Your answer must be an exact copy of the data below, minus any pictures.

■ SOURCE DATA:
########
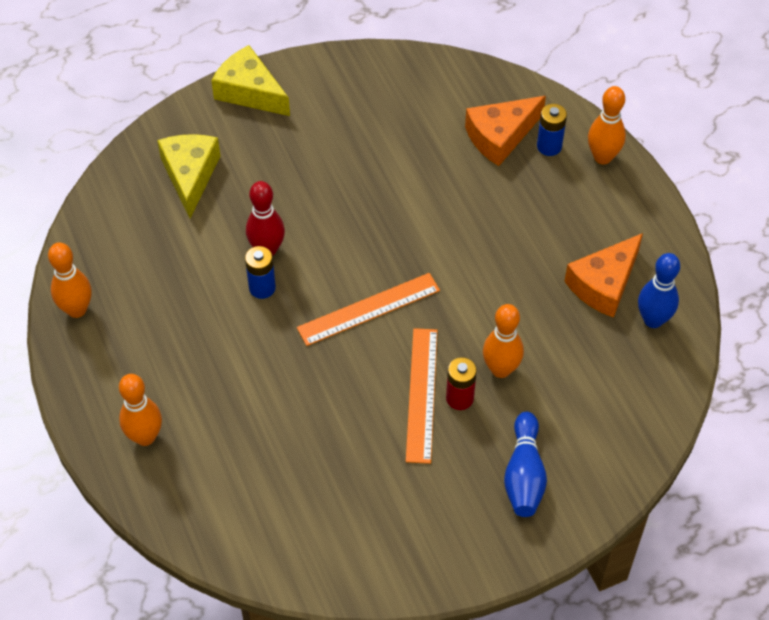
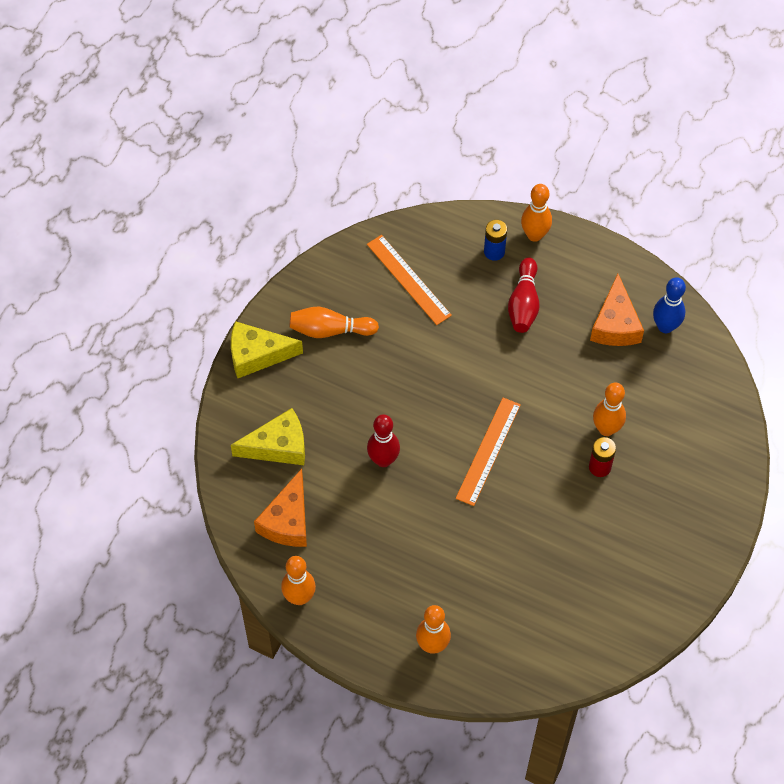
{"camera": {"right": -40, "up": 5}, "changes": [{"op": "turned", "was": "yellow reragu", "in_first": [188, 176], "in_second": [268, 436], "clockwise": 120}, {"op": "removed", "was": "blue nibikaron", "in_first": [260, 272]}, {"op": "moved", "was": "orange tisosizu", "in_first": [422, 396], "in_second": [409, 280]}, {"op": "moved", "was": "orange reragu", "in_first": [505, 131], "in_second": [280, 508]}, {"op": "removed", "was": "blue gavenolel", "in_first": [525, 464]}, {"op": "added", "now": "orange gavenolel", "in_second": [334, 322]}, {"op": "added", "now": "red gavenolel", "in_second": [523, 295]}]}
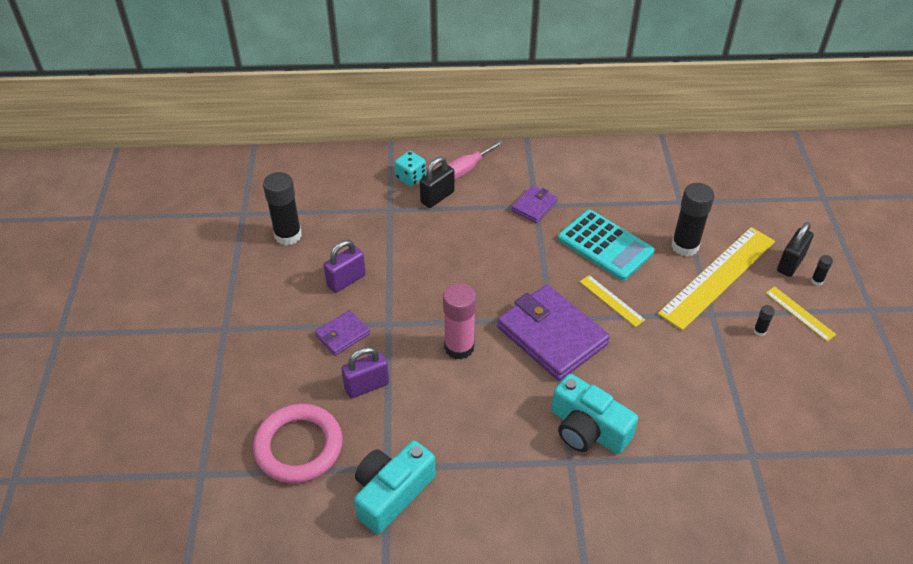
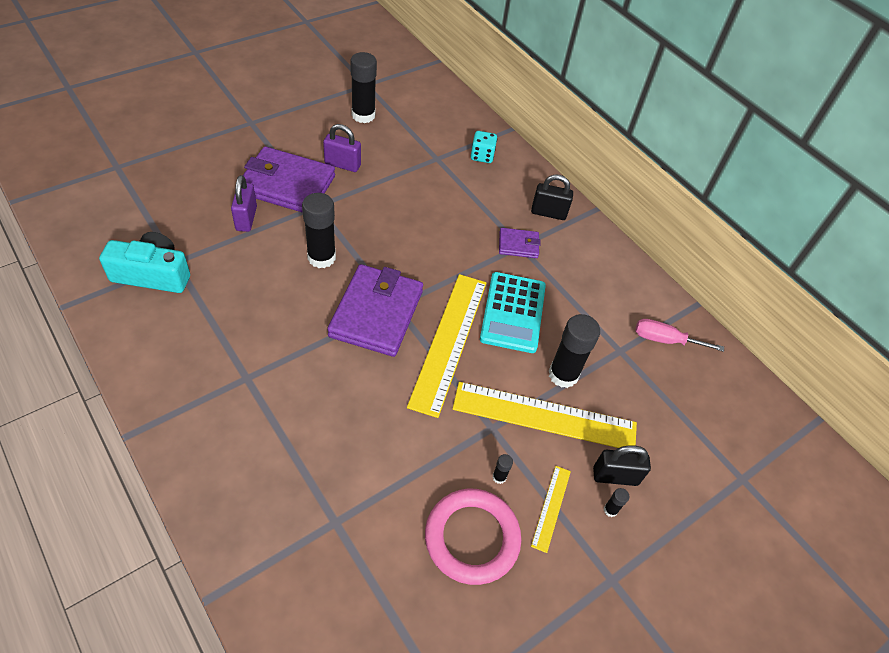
{"camera": {"right": 50, "up": 5}, "changes": [{"op": "moved", "was": "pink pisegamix", "in_first": [298, 443], "in_second": [473, 537]}, {"op": "resized", "was": "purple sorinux", "in_first": [342, 333], "in_second": [289, 179], "ratio": 2.05}, {"op": "turned", "was": "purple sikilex", "in_first": [365, 372], "in_second": [244, 203], "clockwise": 60}, {"op": "moved", "was": "black sikilex", "in_first": [437, 182], "in_second": [552, 197]}, {"op": "recoloured", "was": "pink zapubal", "now": "black zapubal", "in_first": [459, 321], "in_second": [319, 230]}, {"op": "moved", "was": "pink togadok", "in_first": [476, 160], "in_second": [679, 335]}, {"op": "removed", "was": "turquoise nemage", "in_first": [594, 414]}, {"op": "resized", "was": "yellow tisosizu", "in_first": [612, 301], "in_second": [447, 346], "ratio": 2.17}]}
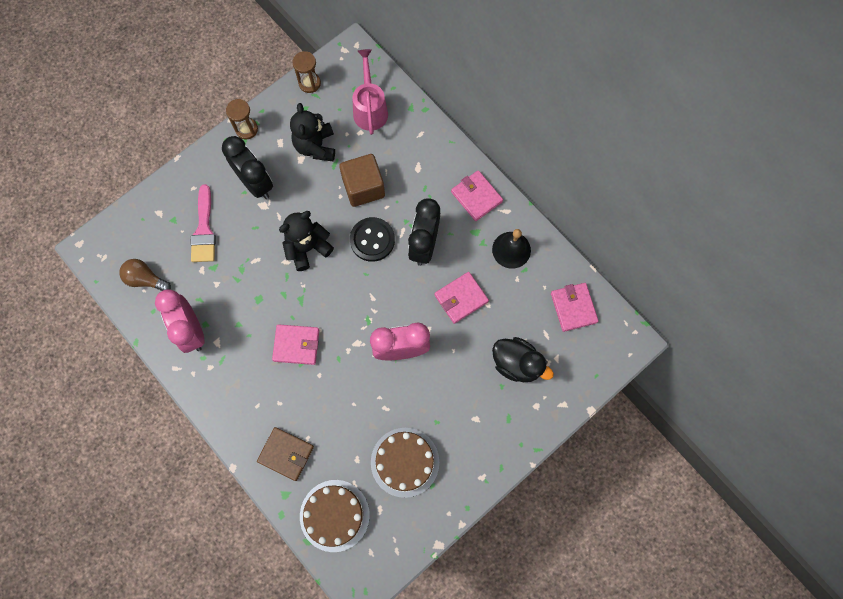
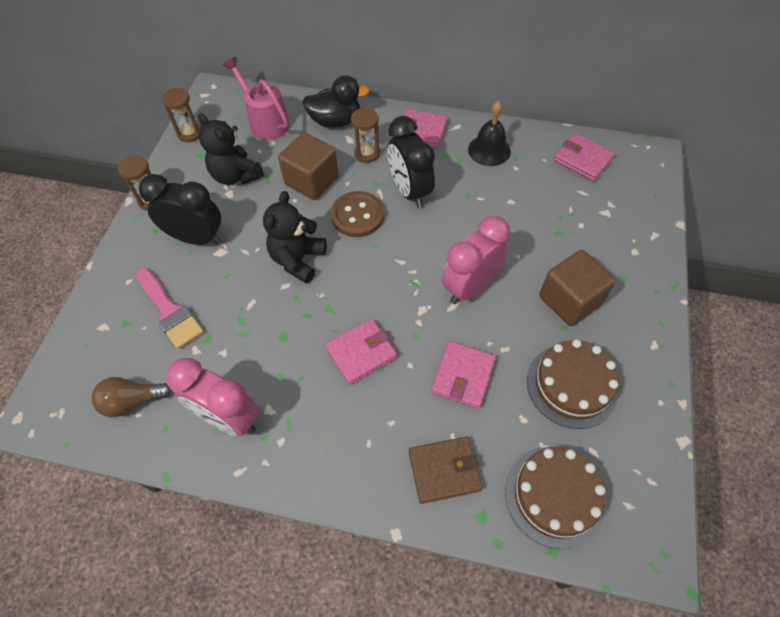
{"camera": {"right": -35, "up": -15}, "changes": [{"op": "recoloured", "was": "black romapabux", "now": "brown romapabux", "in_first": [372, 239], "in_second": [357, 214]}, {"op": "moved", "was": "pink sorinux", "in_first": [461, 298], "in_second": [463, 375]}, {"op": "moved", "was": "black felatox", "in_first": [523, 359], "in_second": [336, 101]}, {"op": "added", "now": "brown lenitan", "in_second": [365, 135]}, {"op": "added", "now": "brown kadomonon", "in_second": [577, 288]}]}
########
■ RESPONSE BELOW:
{"camera": {"right": -40, "up": 5}, "changes": [{"op": "turned", "was": "yellow reragu", "in_first": [188, 176], "in_second": [268, 436], "clockwise": 120}, {"op": "removed", "was": "blue nibikaron", "in_first": [260, 272]}, {"op": "moved", "was": "orange tisosizu", "in_first": [422, 396], "in_second": [409, 280]}, {"op": "moved", "was": "orange reragu", "in_first": [505, 131], "in_second": [280, 508]}, {"op": "removed", "was": "blue gavenolel", "in_first": [525, 464]}, {"op": "added", "now": "orange gavenolel", "in_second": [334, 322]}, {"op": "added", "now": "red gavenolel", "in_second": [523, 295]}]}
{"camera": {"right": 50, "up": 5}, "changes": [{"op": "moved", "was": "pink pisegamix", "in_first": [298, 443], "in_second": [473, 537]}, {"op": "resized", "was": "purple sorinux", "in_first": [342, 333], "in_second": [289, 179], "ratio": 2.05}, {"op": "turned", "was": "purple sikilex", "in_first": [365, 372], "in_second": [244, 203], "clockwise": 60}, {"op": "moved", "was": "black sikilex", "in_first": [437, 182], "in_second": [552, 197]}, {"op": "recoloured", "was": "pink zapubal", "now": "black zapubal", "in_first": [459, 321], "in_second": [319, 230]}, {"op": "moved", "was": "pink togadok", "in_first": [476, 160], "in_second": [679, 335]}, {"op": "removed", "was": "turquoise nemage", "in_first": [594, 414]}, {"op": "resized", "was": "yellow tisosizu", "in_first": [612, 301], "in_second": [447, 346], "ratio": 2.17}]}
{"camera": {"right": -35, "up": -15}, "changes": [{"op": "recoloured", "was": "black romapabux", "now": "brown romapabux", "in_first": [372, 239], "in_second": [357, 214]}, {"op": "moved", "was": "pink sorinux", "in_first": [461, 298], "in_second": [463, 375]}, {"op": "moved", "was": "black felatox", "in_first": [523, 359], "in_second": [336, 101]}, {"op": "added", "now": "brown lenitan", "in_second": [365, 135]}, {"op": "added", "now": "brown kadomonon", "in_second": [577, 288]}]}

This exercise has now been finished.